• **Directions for this task**
Could you repeat, word for word, the line with "black duck: 0 -> 1" and every line after it in the records below, leaving out any pictures?

• **Information shown**
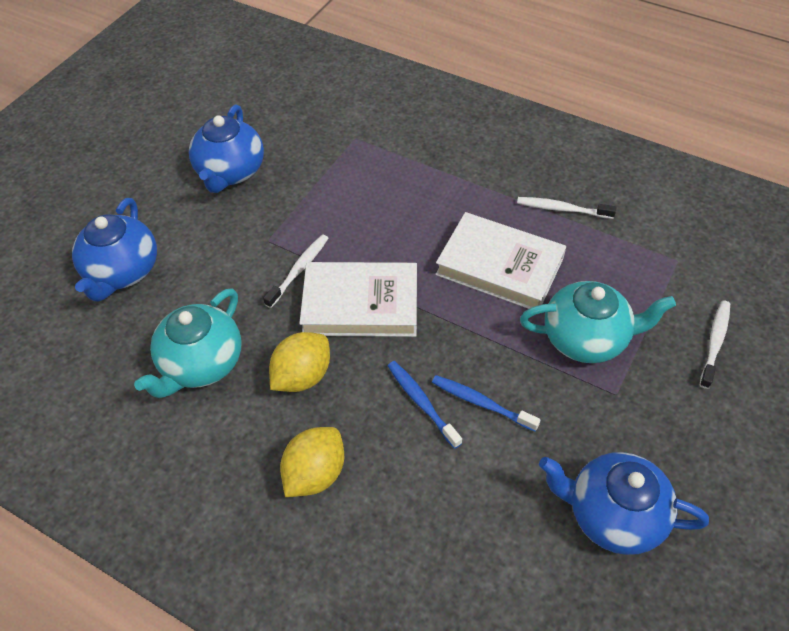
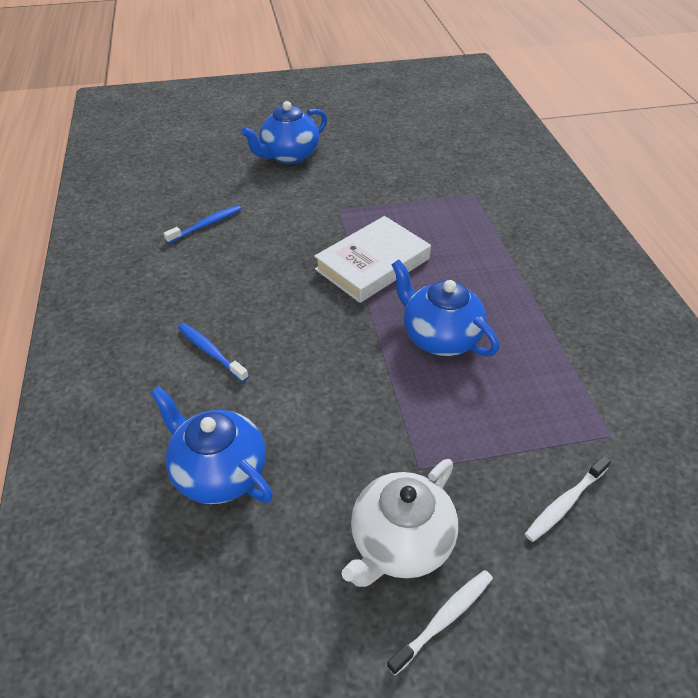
turquoise teapot: 2 -> 0
white book: 2 -> 1
white teapot: 0 -> 1
white toothbrush: 3 -> 2
yellow lemon: 2 -> 0

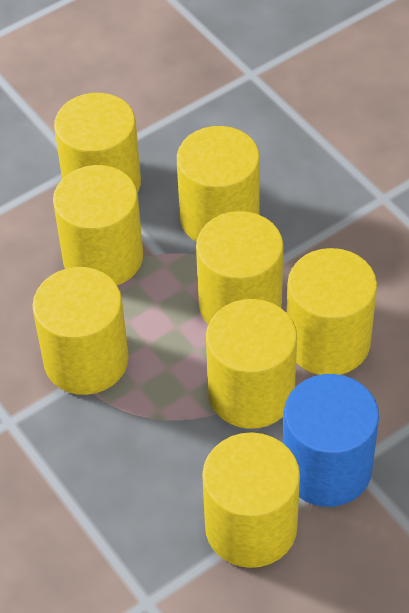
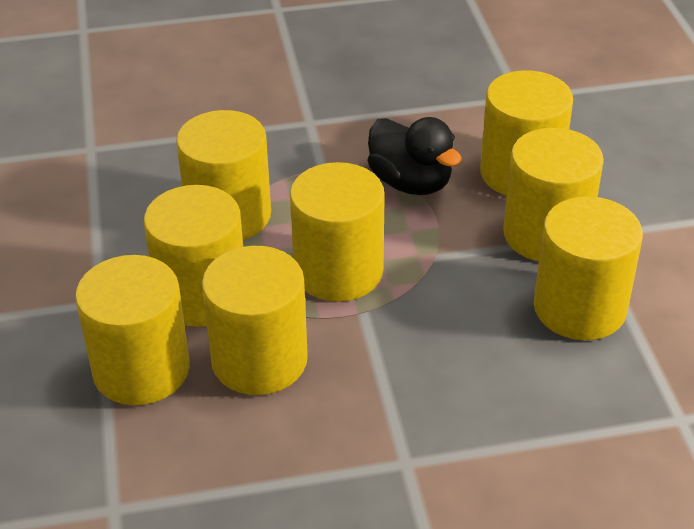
black duck: 0 -> 1
blue cylinder: 1 -> 0

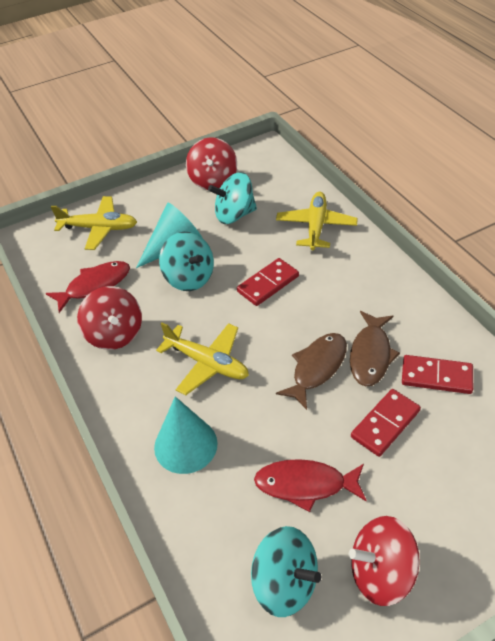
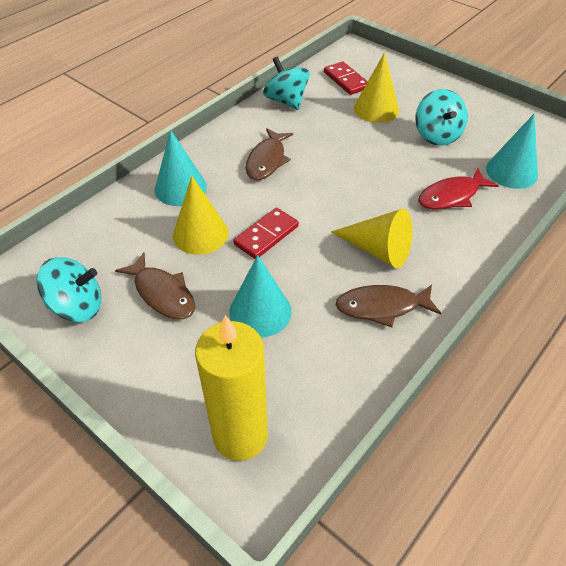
brown fish: 2 -> 3
red domino: 3 -> 2
red fish: 2 -> 1
red spinning top: 3 -> 0
turquoise cone: 2 -> 3
yellow candle: 0 -> 1
yellow cone: 0 -> 3
yellow plane: 3 -> 0

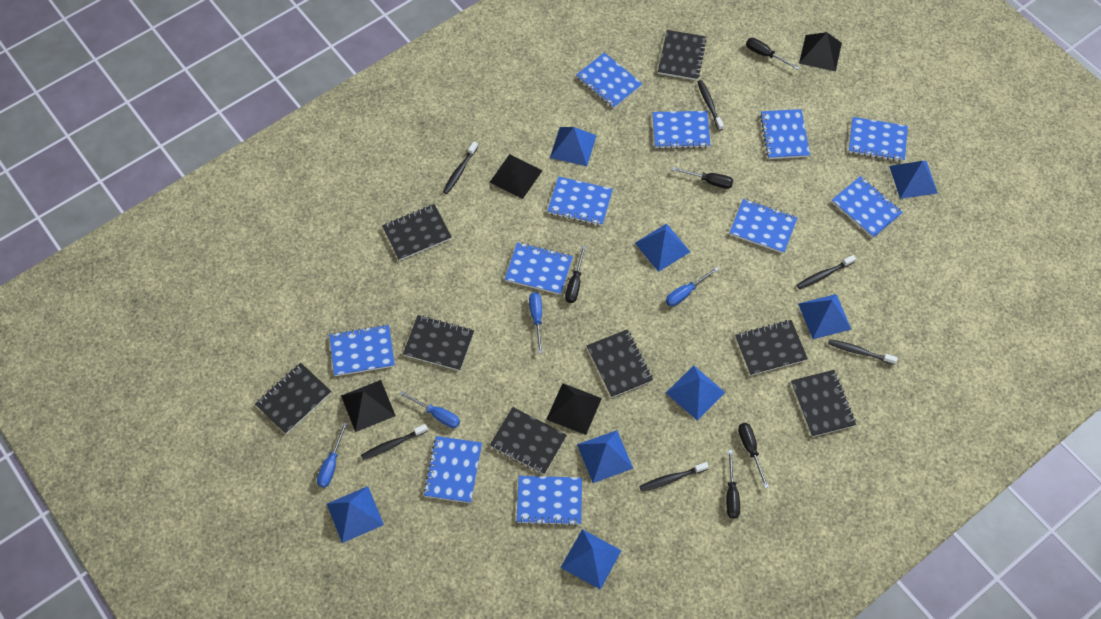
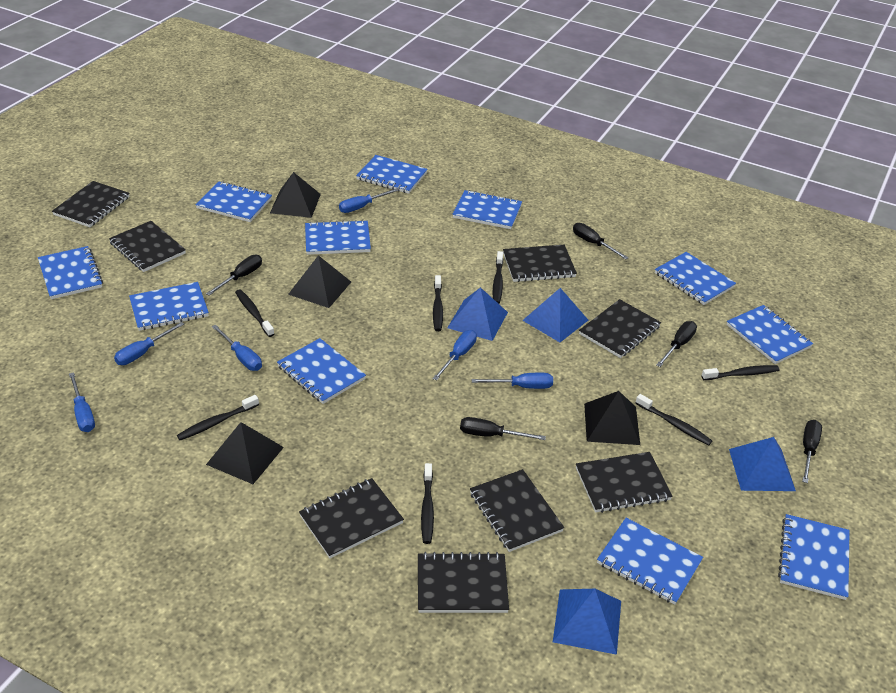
black toothbrush: 6 -> 7
blue pyramid: 8 -> 4
blue screwdriver: 4 -> 6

• **Result for this exercise**
black duck: 0 -> 1
blue cylinder: 1 -> 0

brown fish: 2 -> 3
red domino: 3 -> 2
red fish: 2 -> 1
red spinning top: 3 -> 0
turquoise cone: 2 -> 3
yellow candle: 0 -> 1
yellow cone: 0 -> 3
yellow plane: 3 -> 0

black toothbrush: 6 -> 7
blue pyramid: 8 -> 4
blue screwdriver: 4 -> 6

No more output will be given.